■ Task input ■
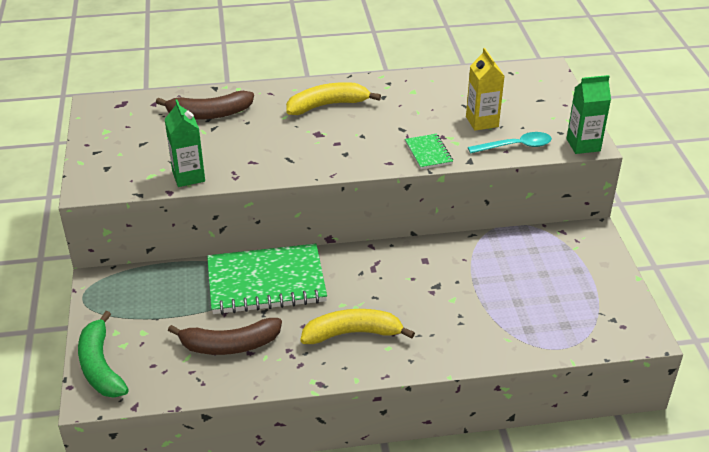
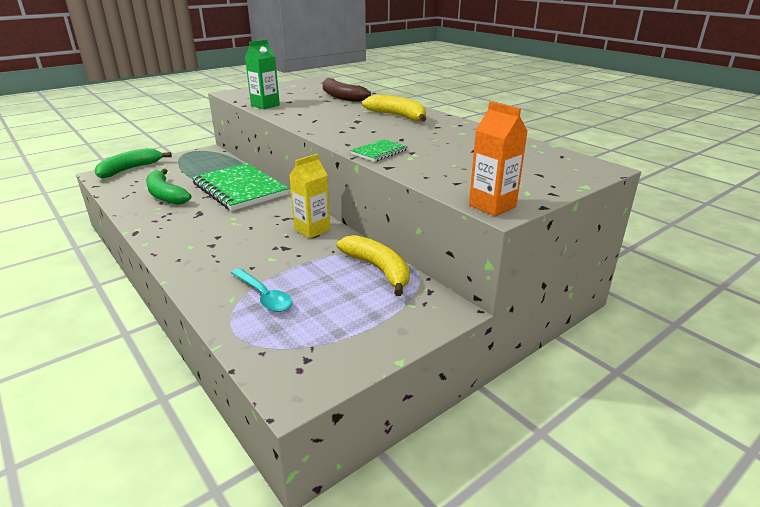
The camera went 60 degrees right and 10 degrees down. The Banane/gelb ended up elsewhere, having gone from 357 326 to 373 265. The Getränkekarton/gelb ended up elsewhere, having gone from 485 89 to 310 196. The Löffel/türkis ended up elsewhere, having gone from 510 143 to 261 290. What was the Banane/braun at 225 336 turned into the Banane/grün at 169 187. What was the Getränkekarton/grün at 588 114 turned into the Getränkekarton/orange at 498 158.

* * *

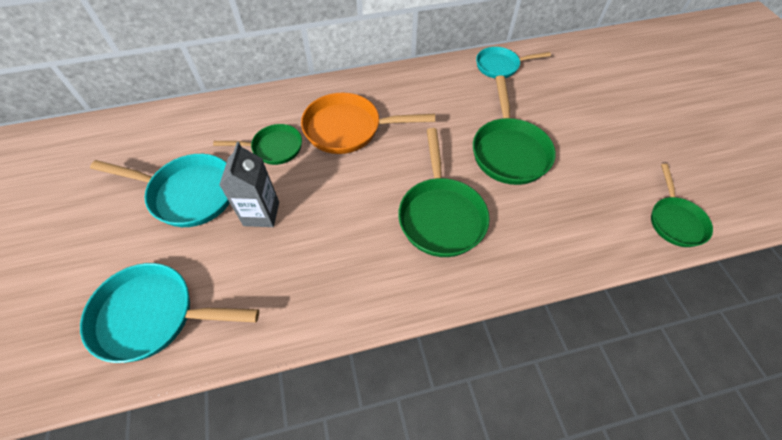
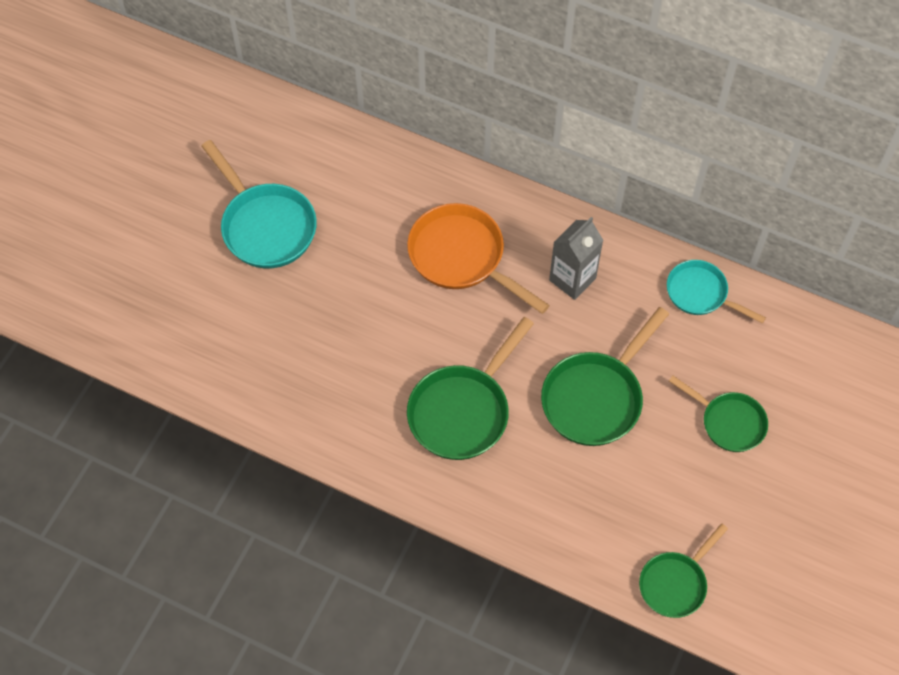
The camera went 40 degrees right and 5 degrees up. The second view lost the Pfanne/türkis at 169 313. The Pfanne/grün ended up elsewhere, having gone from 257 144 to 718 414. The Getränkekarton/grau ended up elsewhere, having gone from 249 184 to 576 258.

* * *

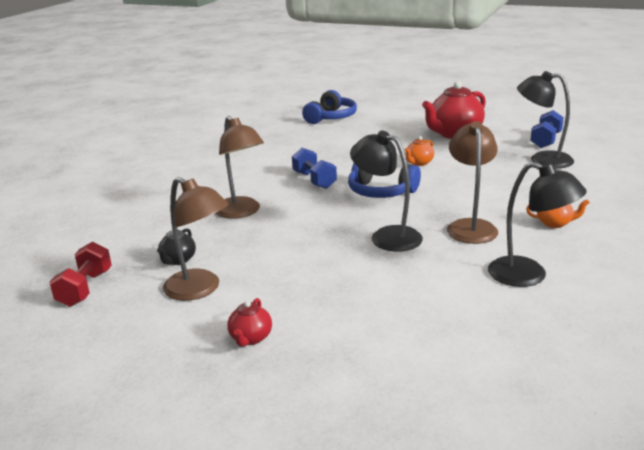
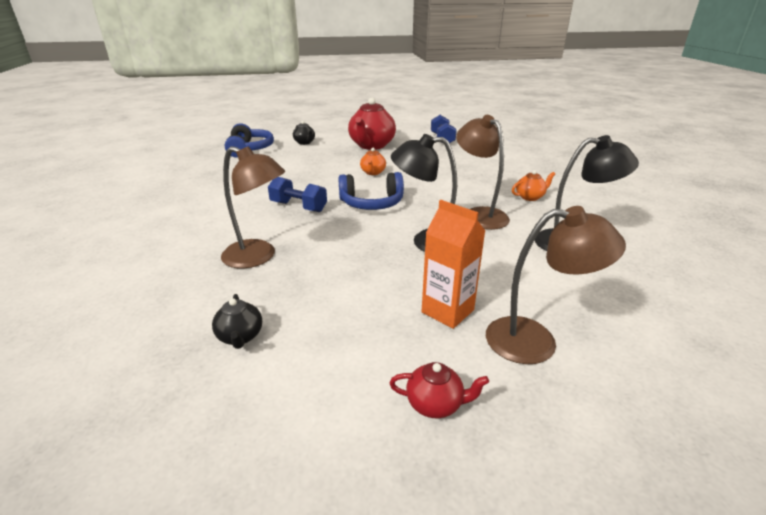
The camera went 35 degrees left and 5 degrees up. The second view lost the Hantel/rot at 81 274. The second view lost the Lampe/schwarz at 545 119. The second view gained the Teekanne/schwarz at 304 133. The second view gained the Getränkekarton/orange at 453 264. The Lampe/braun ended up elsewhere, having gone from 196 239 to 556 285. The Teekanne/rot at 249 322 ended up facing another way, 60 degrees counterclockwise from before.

■ Exercise instructions ■
Across the listing, count every line with the word "orange" in it. Answer with the number alone.

■ Answer section ■
2